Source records
==============================

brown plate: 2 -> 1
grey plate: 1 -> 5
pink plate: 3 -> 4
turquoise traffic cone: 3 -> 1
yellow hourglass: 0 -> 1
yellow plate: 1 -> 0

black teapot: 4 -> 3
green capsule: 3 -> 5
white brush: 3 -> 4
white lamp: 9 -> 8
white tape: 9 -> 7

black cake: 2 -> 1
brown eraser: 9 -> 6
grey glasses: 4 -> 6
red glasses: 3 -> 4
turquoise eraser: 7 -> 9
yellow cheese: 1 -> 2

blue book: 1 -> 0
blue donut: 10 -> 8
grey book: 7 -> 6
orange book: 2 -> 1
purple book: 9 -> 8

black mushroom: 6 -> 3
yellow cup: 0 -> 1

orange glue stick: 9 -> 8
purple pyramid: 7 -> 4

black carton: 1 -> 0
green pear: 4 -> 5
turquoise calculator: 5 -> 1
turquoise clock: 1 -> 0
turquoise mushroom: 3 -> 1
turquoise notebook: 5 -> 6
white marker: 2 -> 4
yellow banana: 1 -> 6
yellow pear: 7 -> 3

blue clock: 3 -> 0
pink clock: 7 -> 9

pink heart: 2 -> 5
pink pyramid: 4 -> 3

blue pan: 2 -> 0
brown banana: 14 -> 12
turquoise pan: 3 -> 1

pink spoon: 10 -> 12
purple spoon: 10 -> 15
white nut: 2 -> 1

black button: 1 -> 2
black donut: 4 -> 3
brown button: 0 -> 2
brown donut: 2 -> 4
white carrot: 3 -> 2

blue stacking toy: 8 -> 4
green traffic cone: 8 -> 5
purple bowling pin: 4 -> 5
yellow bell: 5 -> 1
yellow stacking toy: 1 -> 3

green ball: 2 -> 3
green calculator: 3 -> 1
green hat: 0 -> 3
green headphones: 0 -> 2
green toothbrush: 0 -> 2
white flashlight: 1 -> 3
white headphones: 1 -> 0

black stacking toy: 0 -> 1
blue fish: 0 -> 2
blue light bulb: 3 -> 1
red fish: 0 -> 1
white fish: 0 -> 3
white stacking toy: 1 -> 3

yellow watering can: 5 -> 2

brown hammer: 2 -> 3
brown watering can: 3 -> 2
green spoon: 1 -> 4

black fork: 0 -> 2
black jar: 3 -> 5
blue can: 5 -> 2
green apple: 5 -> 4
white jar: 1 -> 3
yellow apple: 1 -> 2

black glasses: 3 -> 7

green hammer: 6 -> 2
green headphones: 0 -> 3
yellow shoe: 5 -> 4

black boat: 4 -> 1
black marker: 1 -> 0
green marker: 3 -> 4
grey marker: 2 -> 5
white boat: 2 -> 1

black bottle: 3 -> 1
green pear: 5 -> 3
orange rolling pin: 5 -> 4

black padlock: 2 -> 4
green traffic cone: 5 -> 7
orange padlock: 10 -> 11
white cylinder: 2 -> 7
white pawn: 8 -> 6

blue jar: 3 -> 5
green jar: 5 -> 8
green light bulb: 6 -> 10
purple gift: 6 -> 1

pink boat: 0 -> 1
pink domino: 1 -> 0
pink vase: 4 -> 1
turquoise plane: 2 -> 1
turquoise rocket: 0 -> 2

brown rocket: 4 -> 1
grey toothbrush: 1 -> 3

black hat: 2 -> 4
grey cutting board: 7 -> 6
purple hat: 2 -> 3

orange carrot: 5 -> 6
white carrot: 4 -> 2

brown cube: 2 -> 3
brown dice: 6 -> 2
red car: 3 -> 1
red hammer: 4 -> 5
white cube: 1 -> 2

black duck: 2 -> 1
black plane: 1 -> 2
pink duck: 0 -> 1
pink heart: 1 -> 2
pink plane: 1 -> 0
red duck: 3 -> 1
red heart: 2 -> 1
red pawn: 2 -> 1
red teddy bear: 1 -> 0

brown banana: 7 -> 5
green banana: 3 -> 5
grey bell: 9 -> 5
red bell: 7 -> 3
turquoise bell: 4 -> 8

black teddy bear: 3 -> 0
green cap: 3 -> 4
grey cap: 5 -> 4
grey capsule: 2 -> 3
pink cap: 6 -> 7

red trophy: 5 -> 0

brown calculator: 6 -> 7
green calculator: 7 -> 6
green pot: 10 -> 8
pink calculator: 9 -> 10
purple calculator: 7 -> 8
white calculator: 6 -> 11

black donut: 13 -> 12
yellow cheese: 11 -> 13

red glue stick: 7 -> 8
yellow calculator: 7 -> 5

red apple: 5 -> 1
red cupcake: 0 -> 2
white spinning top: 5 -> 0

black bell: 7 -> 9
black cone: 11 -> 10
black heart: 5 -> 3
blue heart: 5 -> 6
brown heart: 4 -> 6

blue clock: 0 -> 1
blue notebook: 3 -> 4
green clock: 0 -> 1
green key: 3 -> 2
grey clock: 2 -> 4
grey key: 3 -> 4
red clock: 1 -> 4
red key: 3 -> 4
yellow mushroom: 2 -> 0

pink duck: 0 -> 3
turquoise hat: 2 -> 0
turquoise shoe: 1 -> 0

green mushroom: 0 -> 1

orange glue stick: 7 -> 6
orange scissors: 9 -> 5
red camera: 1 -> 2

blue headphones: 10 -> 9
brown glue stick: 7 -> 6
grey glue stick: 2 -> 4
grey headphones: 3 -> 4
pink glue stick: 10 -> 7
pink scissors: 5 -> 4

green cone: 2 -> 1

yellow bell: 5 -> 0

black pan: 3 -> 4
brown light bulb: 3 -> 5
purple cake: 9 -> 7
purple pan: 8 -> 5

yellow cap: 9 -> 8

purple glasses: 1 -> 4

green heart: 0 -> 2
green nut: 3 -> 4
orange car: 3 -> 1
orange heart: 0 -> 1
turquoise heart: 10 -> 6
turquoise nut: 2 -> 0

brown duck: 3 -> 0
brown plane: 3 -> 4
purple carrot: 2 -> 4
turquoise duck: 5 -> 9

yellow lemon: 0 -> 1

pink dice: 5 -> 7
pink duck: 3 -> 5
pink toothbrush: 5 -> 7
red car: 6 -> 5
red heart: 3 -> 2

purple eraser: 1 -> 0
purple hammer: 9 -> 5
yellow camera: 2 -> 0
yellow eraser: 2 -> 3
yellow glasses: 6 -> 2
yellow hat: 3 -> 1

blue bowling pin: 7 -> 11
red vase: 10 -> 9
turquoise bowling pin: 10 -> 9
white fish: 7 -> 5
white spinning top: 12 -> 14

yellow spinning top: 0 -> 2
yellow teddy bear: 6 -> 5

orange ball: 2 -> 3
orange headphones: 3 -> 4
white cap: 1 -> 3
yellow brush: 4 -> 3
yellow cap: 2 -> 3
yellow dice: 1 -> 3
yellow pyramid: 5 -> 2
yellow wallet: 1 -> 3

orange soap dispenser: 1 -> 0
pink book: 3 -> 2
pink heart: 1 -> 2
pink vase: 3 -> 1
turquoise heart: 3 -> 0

==============================

What to produce
Return exactly what appears above, from the first line of the entries to the line with "purple book: 9 -> 8", inclusive.

Solution for this exercise
brown plate: 2 -> 1
grey plate: 1 -> 5
pink plate: 3 -> 4
turquoise traffic cone: 3 -> 1
yellow hourglass: 0 -> 1
yellow plate: 1 -> 0

black teapot: 4 -> 3
green capsule: 3 -> 5
white brush: 3 -> 4
white lamp: 9 -> 8
white tape: 9 -> 7

black cake: 2 -> 1
brown eraser: 9 -> 6
grey glasses: 4 -> 6
red glasses: 3 -> 4
turquoise eraser: 7 -> 9
yellow cheese: 1 -> 2

blue book: 1 -> 0
blue donut: 10 -> 8
grey book: 7 -> 6
orange book: 2 -> 1
purple book: 9 -> 8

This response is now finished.